**Directions for this task**
Please identify every line below that contains the string "kern" and copy each of those lines.

**Excerpted records**
----
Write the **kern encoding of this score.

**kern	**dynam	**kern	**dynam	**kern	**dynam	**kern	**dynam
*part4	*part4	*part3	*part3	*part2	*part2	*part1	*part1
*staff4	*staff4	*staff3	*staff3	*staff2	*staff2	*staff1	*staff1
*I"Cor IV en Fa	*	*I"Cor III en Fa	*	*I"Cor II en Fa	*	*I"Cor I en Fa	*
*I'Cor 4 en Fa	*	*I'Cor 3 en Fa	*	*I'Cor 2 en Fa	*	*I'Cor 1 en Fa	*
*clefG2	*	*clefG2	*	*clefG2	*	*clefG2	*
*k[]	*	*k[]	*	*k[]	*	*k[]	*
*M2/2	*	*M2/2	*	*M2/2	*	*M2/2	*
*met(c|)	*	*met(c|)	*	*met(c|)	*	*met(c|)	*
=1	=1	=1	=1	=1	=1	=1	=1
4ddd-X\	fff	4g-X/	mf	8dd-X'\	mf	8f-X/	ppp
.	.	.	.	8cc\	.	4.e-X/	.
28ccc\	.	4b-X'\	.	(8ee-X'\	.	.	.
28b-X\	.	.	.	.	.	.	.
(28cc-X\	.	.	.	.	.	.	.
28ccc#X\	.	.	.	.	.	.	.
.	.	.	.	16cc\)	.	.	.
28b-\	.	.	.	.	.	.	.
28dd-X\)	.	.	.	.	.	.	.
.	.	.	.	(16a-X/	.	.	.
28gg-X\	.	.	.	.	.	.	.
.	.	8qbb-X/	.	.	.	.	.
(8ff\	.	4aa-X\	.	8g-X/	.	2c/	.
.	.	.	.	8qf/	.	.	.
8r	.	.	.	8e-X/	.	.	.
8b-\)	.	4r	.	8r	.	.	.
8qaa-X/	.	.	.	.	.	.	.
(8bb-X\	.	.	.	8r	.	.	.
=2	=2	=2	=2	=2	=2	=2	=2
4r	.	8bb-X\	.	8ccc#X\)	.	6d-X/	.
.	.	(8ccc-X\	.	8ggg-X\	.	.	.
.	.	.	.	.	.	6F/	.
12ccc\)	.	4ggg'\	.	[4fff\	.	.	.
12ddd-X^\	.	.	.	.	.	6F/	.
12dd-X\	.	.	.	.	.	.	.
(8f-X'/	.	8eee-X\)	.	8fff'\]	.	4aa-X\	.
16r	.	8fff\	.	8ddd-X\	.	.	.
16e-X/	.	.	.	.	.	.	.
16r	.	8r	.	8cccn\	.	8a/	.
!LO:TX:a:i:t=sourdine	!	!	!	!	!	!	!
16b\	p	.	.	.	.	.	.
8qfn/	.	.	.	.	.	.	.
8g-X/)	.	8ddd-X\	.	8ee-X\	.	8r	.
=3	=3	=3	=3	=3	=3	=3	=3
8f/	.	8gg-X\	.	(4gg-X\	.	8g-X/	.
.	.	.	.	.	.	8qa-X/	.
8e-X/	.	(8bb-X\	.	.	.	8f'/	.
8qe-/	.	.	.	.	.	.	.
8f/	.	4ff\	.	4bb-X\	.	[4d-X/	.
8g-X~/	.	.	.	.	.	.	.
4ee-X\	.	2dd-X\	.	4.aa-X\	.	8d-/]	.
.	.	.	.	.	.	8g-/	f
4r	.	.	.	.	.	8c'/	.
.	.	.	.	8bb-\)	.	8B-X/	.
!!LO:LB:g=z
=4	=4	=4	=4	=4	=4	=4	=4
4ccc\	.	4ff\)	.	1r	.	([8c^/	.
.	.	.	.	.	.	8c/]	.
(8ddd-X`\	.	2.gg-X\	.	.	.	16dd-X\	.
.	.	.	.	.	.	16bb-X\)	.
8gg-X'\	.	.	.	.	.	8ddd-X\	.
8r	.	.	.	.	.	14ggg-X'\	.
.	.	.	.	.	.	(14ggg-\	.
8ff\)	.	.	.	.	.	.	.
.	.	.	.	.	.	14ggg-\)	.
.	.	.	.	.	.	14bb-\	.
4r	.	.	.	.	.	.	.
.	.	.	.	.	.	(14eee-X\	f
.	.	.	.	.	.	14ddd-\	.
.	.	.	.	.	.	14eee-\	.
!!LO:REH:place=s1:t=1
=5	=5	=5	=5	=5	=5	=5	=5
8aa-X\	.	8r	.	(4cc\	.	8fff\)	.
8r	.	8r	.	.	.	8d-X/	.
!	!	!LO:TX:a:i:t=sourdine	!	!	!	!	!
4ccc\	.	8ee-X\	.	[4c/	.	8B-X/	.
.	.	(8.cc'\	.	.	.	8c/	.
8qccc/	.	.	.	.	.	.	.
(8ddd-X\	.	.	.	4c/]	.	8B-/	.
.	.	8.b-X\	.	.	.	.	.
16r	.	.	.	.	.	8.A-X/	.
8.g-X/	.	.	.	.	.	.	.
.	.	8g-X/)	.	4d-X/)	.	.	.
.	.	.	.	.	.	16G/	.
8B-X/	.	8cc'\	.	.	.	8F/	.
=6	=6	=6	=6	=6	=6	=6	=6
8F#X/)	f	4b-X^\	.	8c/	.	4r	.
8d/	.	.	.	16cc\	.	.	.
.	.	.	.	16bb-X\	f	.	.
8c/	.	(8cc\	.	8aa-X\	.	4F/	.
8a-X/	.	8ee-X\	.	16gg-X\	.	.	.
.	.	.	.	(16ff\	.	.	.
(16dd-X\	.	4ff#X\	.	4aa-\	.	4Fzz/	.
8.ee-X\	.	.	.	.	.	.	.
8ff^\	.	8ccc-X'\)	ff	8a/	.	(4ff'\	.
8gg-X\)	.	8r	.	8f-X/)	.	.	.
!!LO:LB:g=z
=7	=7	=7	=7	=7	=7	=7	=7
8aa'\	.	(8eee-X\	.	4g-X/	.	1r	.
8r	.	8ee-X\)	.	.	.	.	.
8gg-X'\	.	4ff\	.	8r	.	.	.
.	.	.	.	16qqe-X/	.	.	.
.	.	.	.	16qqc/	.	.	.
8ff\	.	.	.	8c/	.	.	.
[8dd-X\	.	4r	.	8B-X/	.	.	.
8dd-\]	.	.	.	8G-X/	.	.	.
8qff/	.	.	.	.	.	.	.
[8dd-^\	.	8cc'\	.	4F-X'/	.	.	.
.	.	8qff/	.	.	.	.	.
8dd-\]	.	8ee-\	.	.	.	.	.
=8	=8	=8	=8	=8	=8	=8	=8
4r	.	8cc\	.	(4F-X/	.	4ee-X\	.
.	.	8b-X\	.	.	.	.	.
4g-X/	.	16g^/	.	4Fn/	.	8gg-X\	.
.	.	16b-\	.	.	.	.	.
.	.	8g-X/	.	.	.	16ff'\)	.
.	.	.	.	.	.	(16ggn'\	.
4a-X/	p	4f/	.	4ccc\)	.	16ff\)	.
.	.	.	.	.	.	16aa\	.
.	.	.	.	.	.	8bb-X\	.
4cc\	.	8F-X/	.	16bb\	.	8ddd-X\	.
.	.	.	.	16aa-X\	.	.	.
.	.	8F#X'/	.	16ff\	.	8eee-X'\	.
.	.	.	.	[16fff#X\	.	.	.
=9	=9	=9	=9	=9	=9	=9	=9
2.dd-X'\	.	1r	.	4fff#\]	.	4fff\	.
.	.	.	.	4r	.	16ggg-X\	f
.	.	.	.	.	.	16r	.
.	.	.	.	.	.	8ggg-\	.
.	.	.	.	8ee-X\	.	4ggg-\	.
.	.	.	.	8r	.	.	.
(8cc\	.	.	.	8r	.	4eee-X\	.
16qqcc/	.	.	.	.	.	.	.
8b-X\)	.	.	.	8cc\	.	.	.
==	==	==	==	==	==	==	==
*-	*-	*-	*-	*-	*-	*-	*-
----
**Problem solution**
Write the **kern encoding of this score.
**kern	**dynam	**kern	**dynam	**kern	**dynam	**kern	**dynam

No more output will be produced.